§ **Exercise**
List every line of the data below that contains the string "time", treating uppercase and lowercase as different.

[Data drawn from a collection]

▽

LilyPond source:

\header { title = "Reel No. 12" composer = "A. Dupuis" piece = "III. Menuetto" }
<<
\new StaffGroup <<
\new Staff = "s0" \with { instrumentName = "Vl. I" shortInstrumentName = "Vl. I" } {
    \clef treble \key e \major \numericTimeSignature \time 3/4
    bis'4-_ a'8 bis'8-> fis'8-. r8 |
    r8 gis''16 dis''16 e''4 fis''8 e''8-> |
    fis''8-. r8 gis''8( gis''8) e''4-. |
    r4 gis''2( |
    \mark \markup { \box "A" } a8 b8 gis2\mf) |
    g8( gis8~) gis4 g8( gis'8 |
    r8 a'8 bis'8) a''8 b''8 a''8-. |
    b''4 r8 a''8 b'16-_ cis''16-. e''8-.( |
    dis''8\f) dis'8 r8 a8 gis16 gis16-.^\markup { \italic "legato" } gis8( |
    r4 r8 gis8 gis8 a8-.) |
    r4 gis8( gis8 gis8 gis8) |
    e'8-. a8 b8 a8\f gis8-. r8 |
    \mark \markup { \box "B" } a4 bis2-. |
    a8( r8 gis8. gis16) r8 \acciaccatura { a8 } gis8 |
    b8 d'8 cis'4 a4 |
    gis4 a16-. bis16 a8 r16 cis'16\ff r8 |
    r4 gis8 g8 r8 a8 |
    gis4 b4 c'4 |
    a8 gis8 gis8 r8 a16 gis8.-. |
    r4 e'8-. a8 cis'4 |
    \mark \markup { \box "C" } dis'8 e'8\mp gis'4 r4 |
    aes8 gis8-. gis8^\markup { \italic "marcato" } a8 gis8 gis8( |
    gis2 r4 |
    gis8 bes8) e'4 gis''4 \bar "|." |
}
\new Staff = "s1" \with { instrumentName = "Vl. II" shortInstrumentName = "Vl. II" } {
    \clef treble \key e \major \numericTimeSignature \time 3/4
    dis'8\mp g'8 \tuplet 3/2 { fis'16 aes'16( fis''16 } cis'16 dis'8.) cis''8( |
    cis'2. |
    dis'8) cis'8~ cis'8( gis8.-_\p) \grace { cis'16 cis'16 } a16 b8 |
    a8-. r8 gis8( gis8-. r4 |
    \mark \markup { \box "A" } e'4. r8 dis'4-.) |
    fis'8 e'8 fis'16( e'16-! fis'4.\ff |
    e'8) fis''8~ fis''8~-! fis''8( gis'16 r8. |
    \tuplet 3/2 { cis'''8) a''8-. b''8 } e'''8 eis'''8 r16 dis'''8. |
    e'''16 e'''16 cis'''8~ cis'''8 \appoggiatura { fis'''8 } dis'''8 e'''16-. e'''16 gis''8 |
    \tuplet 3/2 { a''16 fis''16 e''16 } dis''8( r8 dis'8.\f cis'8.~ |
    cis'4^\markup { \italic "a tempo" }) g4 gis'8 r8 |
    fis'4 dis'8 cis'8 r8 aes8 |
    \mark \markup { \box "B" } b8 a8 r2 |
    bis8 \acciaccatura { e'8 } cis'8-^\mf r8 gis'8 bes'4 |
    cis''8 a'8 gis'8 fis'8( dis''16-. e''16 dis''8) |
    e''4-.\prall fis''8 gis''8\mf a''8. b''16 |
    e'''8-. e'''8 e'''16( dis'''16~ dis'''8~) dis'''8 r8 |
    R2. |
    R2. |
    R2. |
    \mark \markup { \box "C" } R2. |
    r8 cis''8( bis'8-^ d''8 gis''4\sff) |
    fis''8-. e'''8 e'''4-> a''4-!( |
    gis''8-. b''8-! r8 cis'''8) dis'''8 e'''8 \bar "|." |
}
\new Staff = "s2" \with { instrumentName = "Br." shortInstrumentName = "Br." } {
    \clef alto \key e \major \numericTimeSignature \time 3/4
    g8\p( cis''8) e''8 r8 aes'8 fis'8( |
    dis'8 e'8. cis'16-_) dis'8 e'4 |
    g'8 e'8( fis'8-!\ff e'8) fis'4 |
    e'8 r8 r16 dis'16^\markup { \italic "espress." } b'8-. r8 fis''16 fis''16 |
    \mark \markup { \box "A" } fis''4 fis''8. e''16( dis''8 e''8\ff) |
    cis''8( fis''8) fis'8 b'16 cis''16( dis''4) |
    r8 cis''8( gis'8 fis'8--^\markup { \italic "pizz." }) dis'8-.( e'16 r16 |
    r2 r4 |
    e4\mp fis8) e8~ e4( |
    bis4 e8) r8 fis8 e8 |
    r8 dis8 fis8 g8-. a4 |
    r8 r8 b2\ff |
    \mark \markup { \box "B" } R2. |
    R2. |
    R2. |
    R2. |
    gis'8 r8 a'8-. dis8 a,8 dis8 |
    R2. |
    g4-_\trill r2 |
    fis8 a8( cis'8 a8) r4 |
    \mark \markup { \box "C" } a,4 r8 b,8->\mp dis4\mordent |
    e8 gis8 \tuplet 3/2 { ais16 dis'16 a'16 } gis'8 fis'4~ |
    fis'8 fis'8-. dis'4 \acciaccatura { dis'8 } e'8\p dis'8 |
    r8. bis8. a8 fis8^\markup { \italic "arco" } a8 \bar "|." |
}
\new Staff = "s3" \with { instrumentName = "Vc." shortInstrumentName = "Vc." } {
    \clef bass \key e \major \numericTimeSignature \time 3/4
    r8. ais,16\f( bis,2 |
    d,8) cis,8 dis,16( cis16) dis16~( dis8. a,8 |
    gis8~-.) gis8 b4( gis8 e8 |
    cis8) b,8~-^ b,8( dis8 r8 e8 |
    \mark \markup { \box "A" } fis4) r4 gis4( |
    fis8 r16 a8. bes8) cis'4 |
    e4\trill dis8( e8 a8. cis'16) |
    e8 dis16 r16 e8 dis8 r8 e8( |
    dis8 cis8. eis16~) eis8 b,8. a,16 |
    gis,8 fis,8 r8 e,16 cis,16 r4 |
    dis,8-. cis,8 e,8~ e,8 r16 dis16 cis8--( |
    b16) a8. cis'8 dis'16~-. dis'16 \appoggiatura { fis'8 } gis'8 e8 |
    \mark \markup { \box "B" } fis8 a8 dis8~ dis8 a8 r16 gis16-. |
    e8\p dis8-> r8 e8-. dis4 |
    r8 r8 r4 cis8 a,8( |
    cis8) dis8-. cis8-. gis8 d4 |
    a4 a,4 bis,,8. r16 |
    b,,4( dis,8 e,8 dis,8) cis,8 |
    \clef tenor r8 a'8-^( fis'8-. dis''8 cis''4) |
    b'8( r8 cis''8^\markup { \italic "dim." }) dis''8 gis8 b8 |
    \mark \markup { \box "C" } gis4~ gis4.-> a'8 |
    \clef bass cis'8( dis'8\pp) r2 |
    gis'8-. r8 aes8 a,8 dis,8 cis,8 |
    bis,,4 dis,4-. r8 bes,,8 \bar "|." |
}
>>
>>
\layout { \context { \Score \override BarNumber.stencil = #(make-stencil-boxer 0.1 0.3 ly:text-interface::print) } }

△

§ **Solution to this task**
    \clef treble \key e \major \numericTimeSignature \time 3/4
    \clef treble \key e \major \numericTimeSignature \time 3/4
    \clef alto \key e \major \numericTimeSignature \time 3/4
    \clef bass \key e \major \numericTimeSignature \time 3/4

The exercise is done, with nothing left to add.